* [Problem requirements]: Only the lines below starting at the one containing "D6: LED green" and ending at the one containing "R8: 510k (FB, STG2) -> 510k (STG2, ZOB)" belong in the answer, each copied exactly.

* [Records for processing]:
....

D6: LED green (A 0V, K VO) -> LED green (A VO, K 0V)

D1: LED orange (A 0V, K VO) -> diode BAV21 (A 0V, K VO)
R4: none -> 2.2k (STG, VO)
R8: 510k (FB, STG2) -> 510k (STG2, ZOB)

....

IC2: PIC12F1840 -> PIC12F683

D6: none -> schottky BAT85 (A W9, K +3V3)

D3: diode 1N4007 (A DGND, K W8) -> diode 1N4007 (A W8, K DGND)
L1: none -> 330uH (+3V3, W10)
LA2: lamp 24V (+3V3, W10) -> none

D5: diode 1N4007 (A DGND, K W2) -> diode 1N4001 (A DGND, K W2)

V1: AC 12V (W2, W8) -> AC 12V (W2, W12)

....

* [Reply to the exercise]:
D6: LED green (A 0V, K VO) -> LED green (A VO, K 0V)

D1: LED orange (A 0V, K VO) -> diode BAV21 (A 0V, K VO)
R4: none -> 2.2k (STG, VO)
R8: 510k (FB, STG2) -> 510k (STG2, ZOB)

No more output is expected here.